───── Information supplied ─────
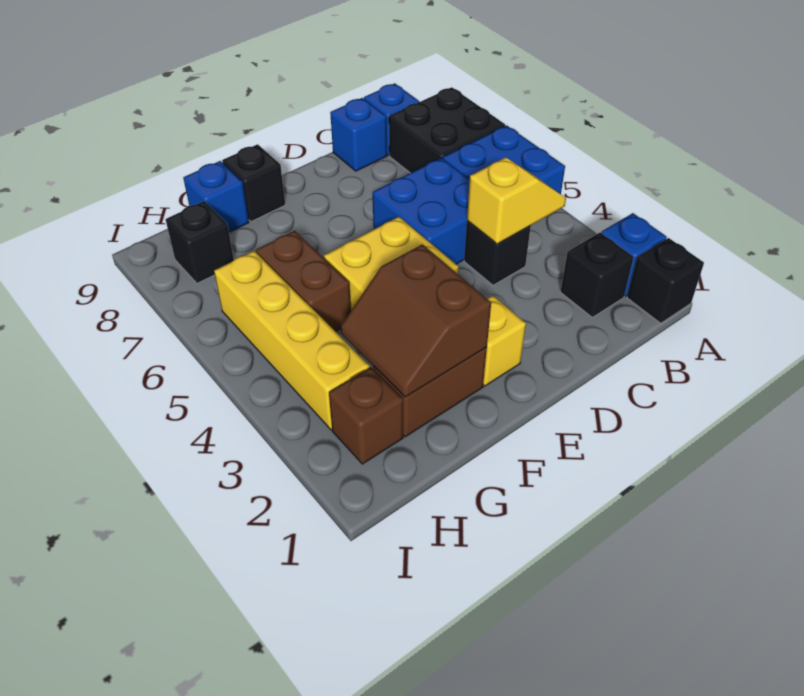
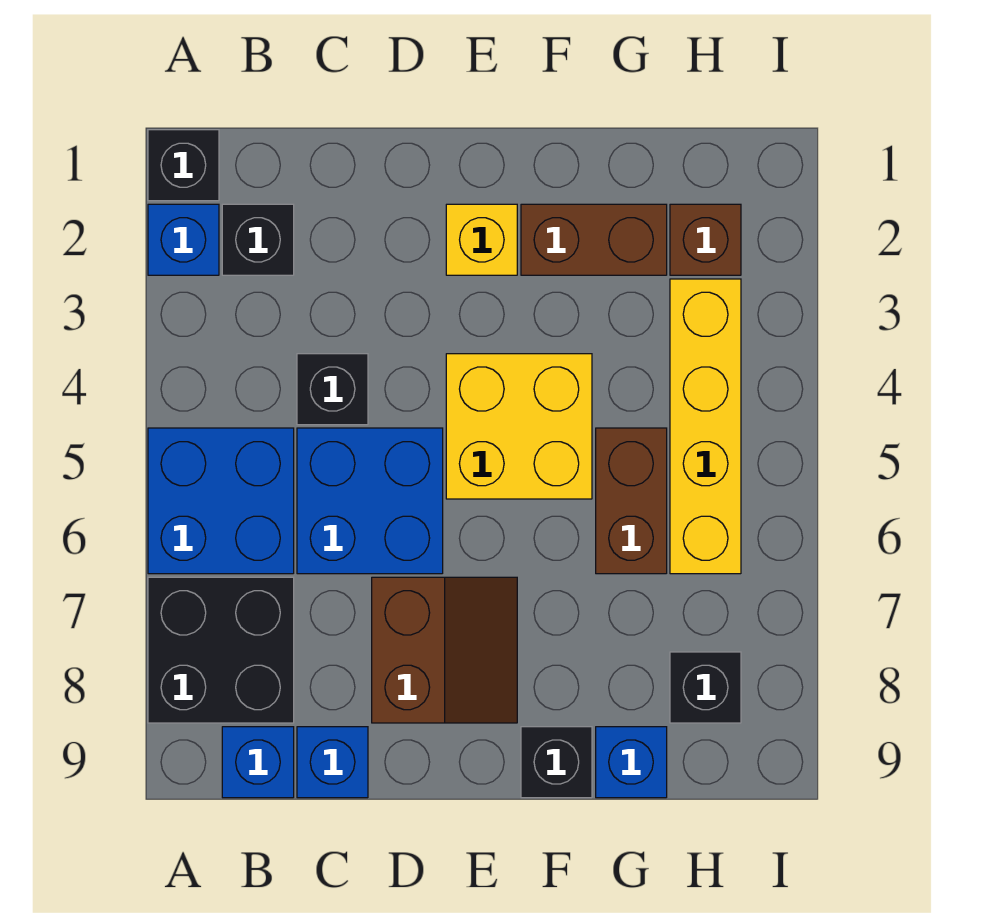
yellow slope B4:C4 level 2 top C -> none
brown slope F2:G3 level 2 top F -> brown slope D7:E8 level 1 top D

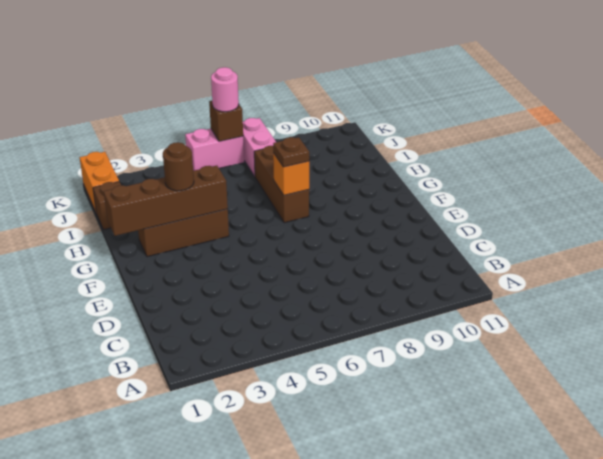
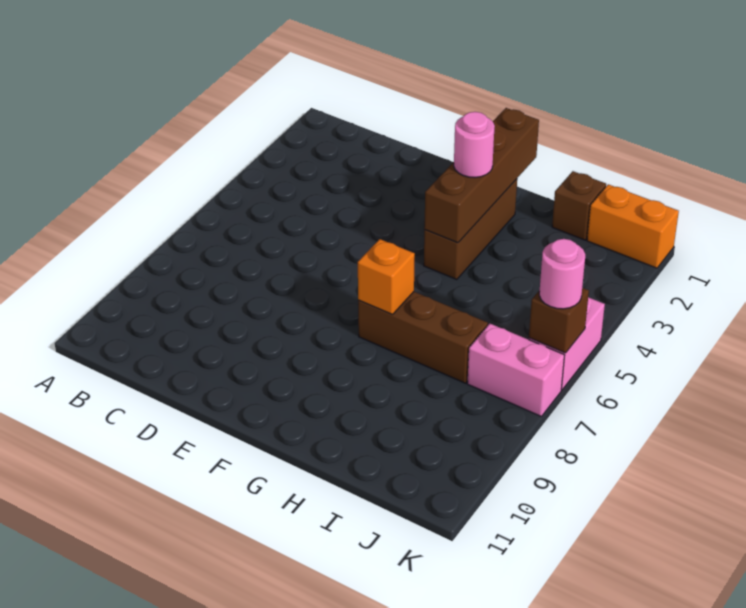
brown round brick G3 level 3 -> pink round brick G3 level 3
brown plate G7 level 3 -> none

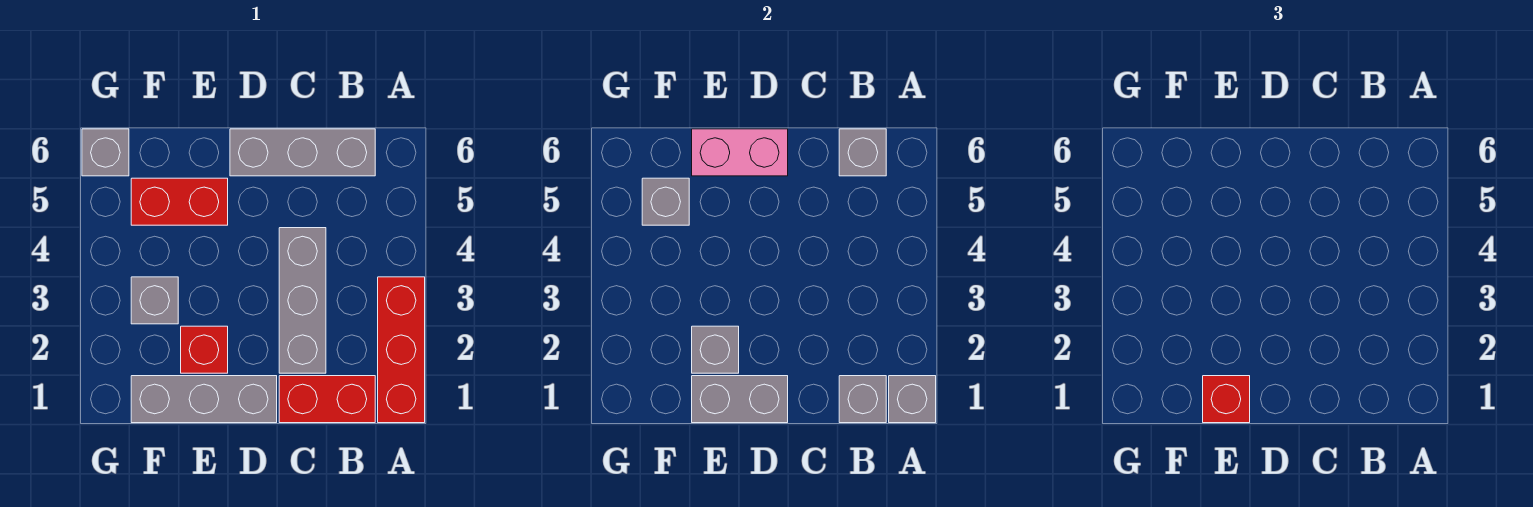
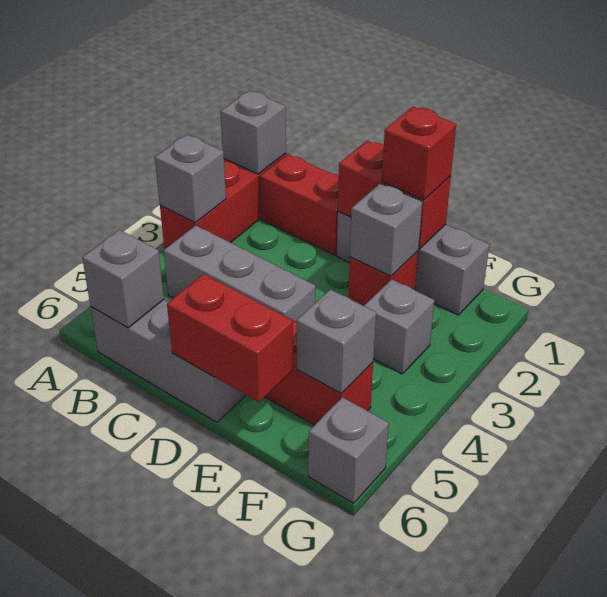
grey brick B1 level 2 -> grey brick A3 level 2
grey brick C2:C4 level 1 -> grey brick B4:D4 level 1
grey brick D1:E1 level 2 -> red brick D1:E1 level 2
pink brick D6:E6 level 2 -> red brick D6:E6 level 2

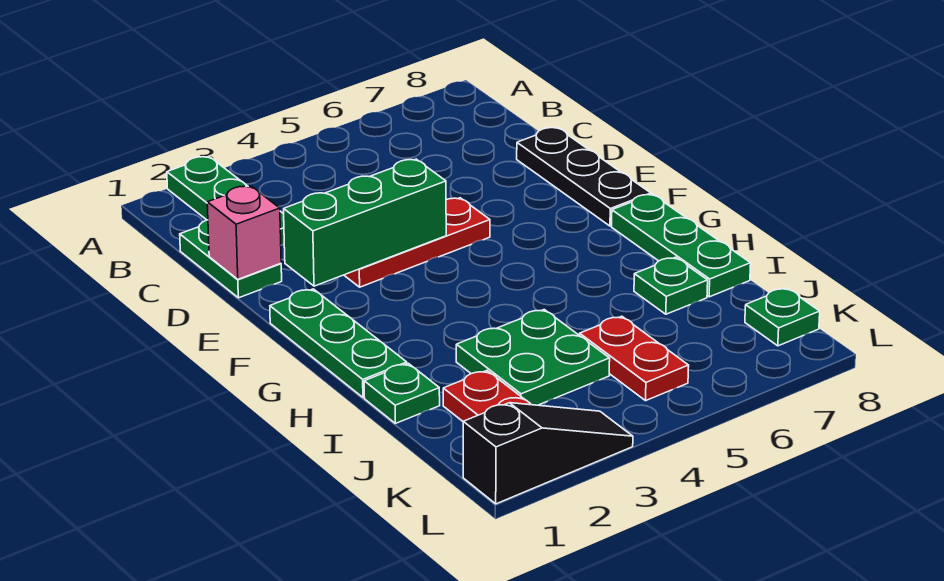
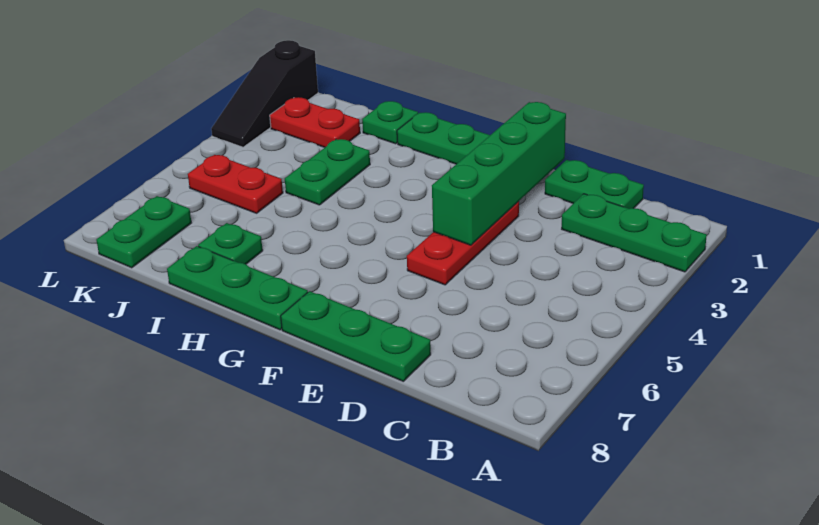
pink brick D1 level 2 -> none
black plate D8:F8 level 1 -> green plate D8:F8 level 1
green brick E2:E4 level 2 -> green brick E1:E4 level 2
green plate I3:J4 level 1 -> green plate I3:I4 level 1
green plate K8 level 1 -> green plate K7:K8 level 1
─────
■ **Exercise requirements**: All of the entries need to be retyped word for word, pictures excluded.

■ **Solution for this exercise**:
yellow slope B4:C4 level 2 top C -> none
brown slope F2:G3 level 2 top F -> brown slope D7:E8 level 1 top D

brown round brick G3 level 3 -> pink round brick G3 level 3
brown plate G7 level 3 -> none

grey brick B1 level 2 -> grey brick A3 level 2
grey brick C2:C4 level 1 -> grey brick B4:D4 level 1
grey brick D1:E1 level 2 -> red brick D1:E1 level 2
pink brick D6:E6 level 2 -> red brick D6:E6 level 2

pink brick D1 level 2 -> none
black plate D8:F8 level 1 -> green plate D8:F8 level 1
green brick E2:E4 level 2 -> green brick E1:E4 level 2
green plate I3:J4 level 1 -> green plate I3:I4 level 1
green plate K8 level 1 -> green plate K7:K8 level 1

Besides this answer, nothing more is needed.